- Records supplied -
________________
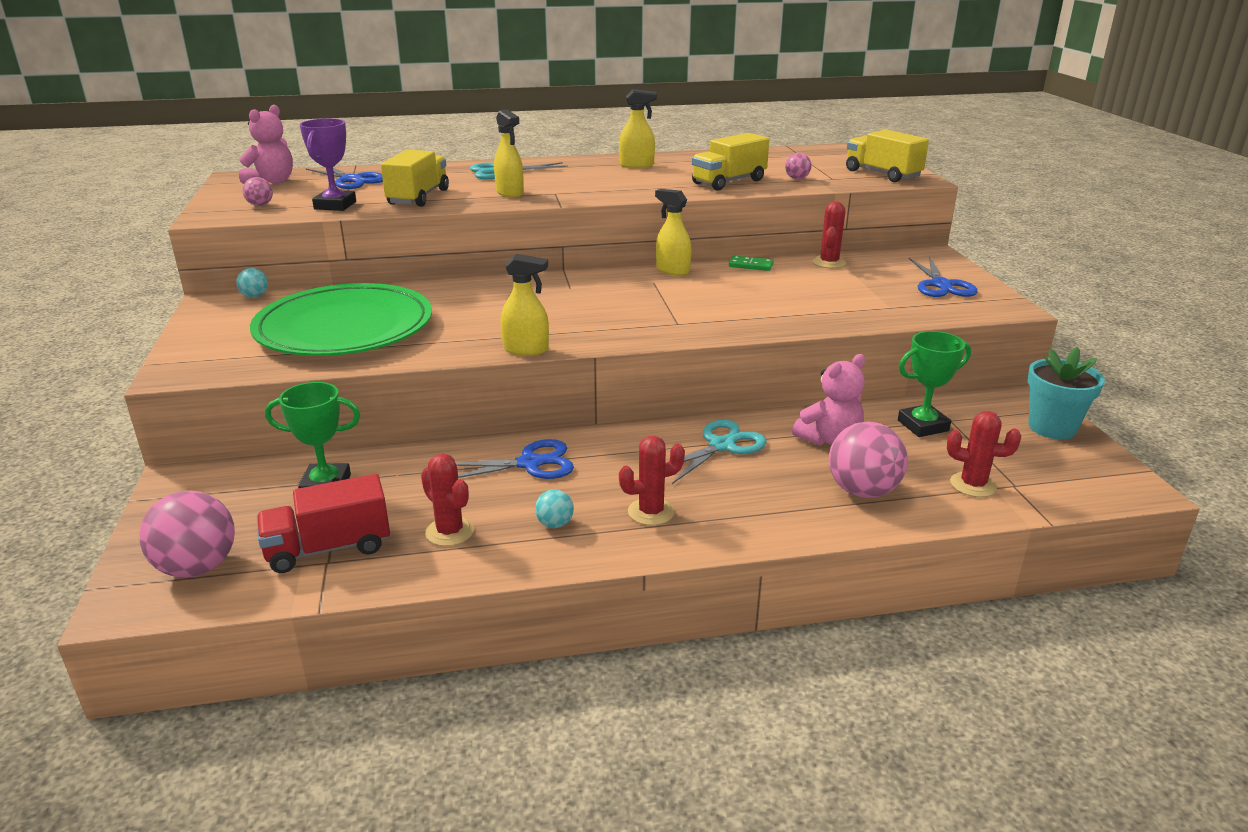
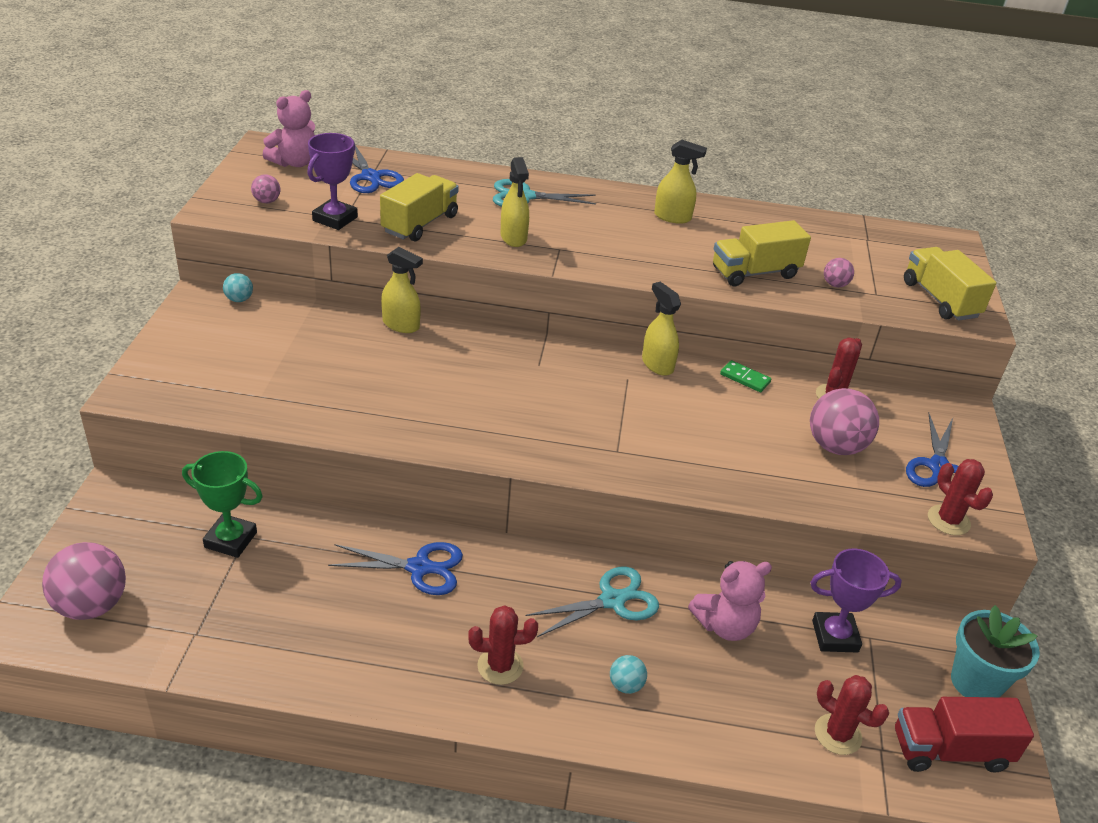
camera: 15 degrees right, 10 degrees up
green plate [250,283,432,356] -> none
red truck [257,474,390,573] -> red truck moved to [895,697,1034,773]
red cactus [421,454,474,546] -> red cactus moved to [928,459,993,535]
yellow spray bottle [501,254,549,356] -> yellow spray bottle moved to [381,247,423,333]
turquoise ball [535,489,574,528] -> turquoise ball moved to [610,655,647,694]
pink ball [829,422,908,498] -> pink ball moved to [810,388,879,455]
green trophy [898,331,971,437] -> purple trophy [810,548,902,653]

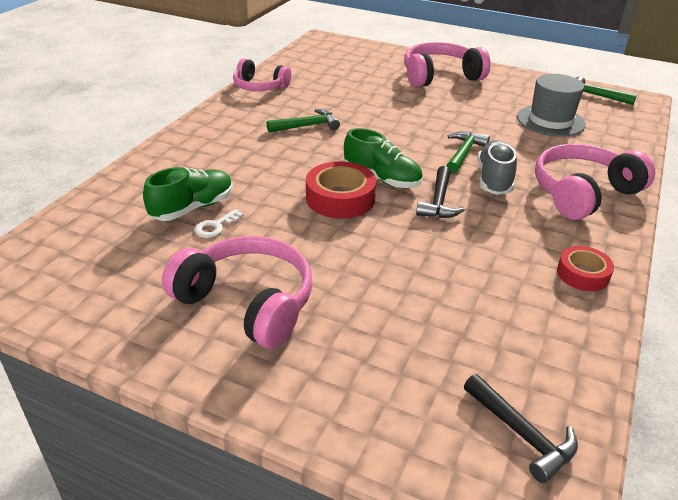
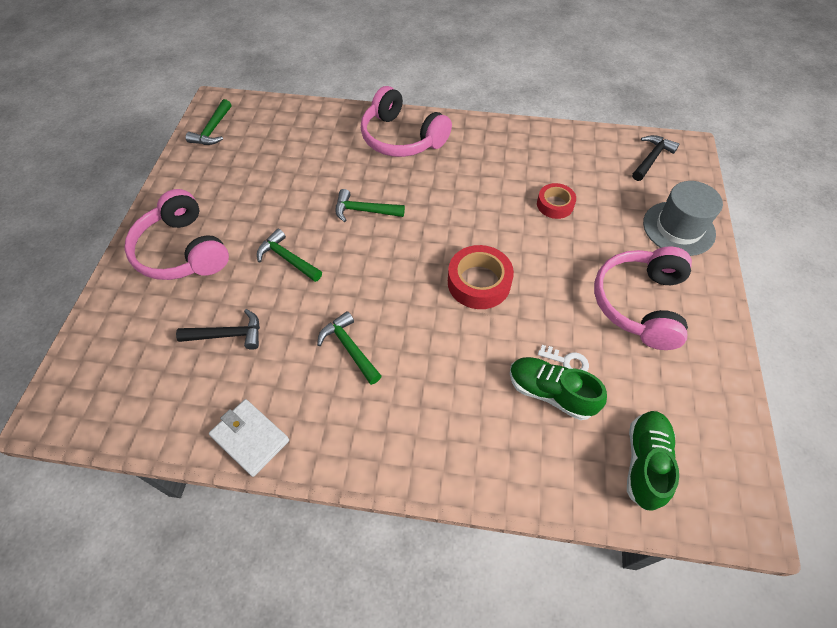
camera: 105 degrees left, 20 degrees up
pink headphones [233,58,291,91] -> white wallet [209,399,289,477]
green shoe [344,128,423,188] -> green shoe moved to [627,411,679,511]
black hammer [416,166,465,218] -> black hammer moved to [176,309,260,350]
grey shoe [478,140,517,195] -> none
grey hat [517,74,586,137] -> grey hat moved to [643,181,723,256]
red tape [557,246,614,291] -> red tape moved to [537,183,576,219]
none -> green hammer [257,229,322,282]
________________
- About this task -
Check each line of the material for the string "hammer", then state how many lines have it and nothing more.

- Result for this exercise -
2